_ENTRIES PROVIDED:_
------------------------
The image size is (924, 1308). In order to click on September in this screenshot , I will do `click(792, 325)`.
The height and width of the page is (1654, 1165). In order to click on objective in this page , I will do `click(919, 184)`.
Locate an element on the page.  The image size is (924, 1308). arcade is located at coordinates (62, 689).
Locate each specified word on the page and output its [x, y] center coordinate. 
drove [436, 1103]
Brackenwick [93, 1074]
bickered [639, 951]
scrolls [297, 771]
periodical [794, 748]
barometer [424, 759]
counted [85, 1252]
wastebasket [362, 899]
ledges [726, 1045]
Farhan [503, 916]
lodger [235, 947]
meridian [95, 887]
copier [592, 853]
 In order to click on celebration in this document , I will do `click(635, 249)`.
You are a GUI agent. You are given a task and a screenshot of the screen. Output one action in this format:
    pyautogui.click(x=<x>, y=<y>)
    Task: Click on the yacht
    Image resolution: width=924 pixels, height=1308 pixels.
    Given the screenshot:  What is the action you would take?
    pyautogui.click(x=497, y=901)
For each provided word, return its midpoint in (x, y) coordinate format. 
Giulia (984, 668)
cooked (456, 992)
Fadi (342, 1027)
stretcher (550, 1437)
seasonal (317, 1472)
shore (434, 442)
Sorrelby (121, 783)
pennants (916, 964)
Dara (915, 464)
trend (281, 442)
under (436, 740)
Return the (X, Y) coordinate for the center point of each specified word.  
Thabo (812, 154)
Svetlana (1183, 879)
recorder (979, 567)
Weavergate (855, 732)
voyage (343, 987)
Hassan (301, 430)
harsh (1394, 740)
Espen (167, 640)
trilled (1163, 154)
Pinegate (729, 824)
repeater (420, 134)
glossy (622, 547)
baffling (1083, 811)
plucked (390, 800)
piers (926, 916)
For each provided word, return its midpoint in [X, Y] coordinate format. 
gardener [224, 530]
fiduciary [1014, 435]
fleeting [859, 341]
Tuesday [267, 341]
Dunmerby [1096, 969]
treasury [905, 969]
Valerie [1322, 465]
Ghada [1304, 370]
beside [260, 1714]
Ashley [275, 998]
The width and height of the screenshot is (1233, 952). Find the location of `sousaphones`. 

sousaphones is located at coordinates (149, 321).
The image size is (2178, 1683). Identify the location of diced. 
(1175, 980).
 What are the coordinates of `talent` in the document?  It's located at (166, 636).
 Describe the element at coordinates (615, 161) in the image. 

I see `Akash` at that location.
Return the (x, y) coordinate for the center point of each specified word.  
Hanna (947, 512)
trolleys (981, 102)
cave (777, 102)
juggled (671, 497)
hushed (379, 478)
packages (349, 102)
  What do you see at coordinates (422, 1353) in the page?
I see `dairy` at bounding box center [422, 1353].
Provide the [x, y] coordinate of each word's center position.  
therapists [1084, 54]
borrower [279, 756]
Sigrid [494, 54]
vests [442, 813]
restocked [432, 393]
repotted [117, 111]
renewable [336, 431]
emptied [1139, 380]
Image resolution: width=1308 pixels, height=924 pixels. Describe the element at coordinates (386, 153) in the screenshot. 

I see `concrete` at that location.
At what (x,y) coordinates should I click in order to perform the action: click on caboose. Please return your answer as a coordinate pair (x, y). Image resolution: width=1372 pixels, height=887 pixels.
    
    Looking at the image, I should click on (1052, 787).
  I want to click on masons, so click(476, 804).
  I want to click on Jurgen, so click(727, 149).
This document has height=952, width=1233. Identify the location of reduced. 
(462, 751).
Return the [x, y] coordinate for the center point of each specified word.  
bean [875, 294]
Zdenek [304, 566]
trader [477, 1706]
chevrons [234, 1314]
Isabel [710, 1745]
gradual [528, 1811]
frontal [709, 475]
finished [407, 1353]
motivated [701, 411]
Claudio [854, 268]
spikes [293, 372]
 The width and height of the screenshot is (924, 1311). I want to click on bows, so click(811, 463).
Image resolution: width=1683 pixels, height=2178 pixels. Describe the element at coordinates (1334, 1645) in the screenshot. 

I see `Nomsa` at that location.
------------------------
_REQUIREMENTS:_
Output every line above again, word for word, changing nothing.

_WRITTEN RESPONSE:_
The image size is (924, 1308). In order to click on September in this screenshot , I will do `click(792, 325)`.
The height and width of the page is (1654, 1165). In order to click on objective in this page , I will do `click(919, 184)`.
Locate an element on the page.  The image size is (924, 1308). arcade is located at coordinates (62, 689).
Locate each specified word on the page and output its [x, y] center coordinate. 
drove [436, 1103]
Brackenwick [93, 1074]
bickered [639, 951]
scrolls [297, 771]
periodical [794, 748]
barometer [424, 759]
counted [85, 1252]
wastebasket [362, 899]
ledges [726, 1045]
Farhan [503, 916]
lodger [235, 947]
meridian [95, 887]
copier [592, 853]
 In order to click on celebration in this document , I will do `click(635, 249)`.
You are a GUI agent. You are given a task and a screenshot of the screen. Output one action in this format:
    pyautogui.click(x=<x>, y=<y>)
    Task: Click on the yacht
    Image resolution: width=924 pixels, height=1308 pixels.
    Given the screenshot:  What is the action you would take?
    pyautogui.click(x=497, y=901)
For each provided word, return its midpoint in (x, y) coordinate format. 
Giulia (984, 668)
cooked (456, 992)
Fadi (342, 1027)
stretcher (550, 1437)
seasonal (317, 1472)
shore (434, 442)
Sorrelby (121, 783)
pennants (916, 964)
Dara (915, 464)
trend (281, 442)
under (436, 740)
Return the (X, Y) coordinate for the center point of each specified word.  
Thabo (812, 154)
Svetlana (1183, 879)
recorder (979, 567)
Weavergate (855, 732)
voyage (343, 987)
Hassan (301, 430)
harsh (1394, 740)
Espen (167, 640)
trilled (1163, 154)
Pinegate (729, 824)
repeater (420, 134)
glossy (622, 547)
baffling (1083, 811)
plucked (390, 800)
piers (926, 916)
For each provided word, return its midpoint in [X, Y] coordinate format. 
gardener [224, 530]
fiduciary [1014, 435]
fleeting [859, 341]
Tuesday [267, 341]
Dunmerby [1096, 969]
treasury [905, 969]
Valerie [1322, 465]
Ghada [1304, 370]
beside [260, 1714]
Ashley [275, 998]
The width and height of the screenshot is (1233, 952). Find the location of `sousaphones`. 

sousaphones is located at coordinates (149, 321).
The image size is (2178, 1683). Identify the location of diced. 
(1175, 980).
 What are the coordinates of `talent` in the document?  It's located at (166, 636).
 Describe the element at coordinates (615, 161) in the image. 

I see `Akash` at that location.
Return the (x, y) coordinate for the center point of each specified word.  
Hanna (947, 512)
trolleys (981, 102)
cave (777, 102)
juggled (671, 497)
hushed (379, 478)
packages (349, 102)
  What do you see at coordinates (422, 1353) in the page?
I see `dairy` at bounding box center [422, 1353].
Provide the [x, y] coordinate of each word's center position.  
therapists [1084, 54]
borrower [279, 756]
Sigrid [494, 54]
vests [442, 813]
restocked [432, 393]
repotted [117, 111]
renewable [336, 431]
emptied [1139, 380]
Image resolution: width=1308 pixels, height=924 pixels. Describe the element at coordinates (386, 153) in the screenshot. 

I see `concrete` at that location.
At what (x,y) coordinates should I click in order to perform the action: click on caboose. Please return your answer as a coordinate pair (x, y). Image resolution: width=1372 pixels, height=887 pixels.
    
    Looking at the image, I should click on (1052, 787).
  I want to click on masons, so click(476, 804).
  I want to click on Jurgen, so click(727, 149).
This document has height=952, width=1233. Identify the location of reduced. 
(462, 751).
Return the [x, y] coordinate for the center point of each specified word.  
bean [875, 294]
Zdenek [304, 566]
trader [477, 1706]
chevrons [234, 1314]
Isabel [710, 1745]
gradual [528, 1811]
frontal [709, 475]
finished [407, 1353]
motivated [701, 411]
Claudio [854, 268]
spikes [293, 372]
 The width and height of the screenshot is (924, 1311). I want to click on bows, so click(811, 463).
Image resolution: width=1683 pixels, height=2178 pixels. Describe the element at coordinates (1334, 1645) in the screenshot. 

I see `Nomsa` at that location.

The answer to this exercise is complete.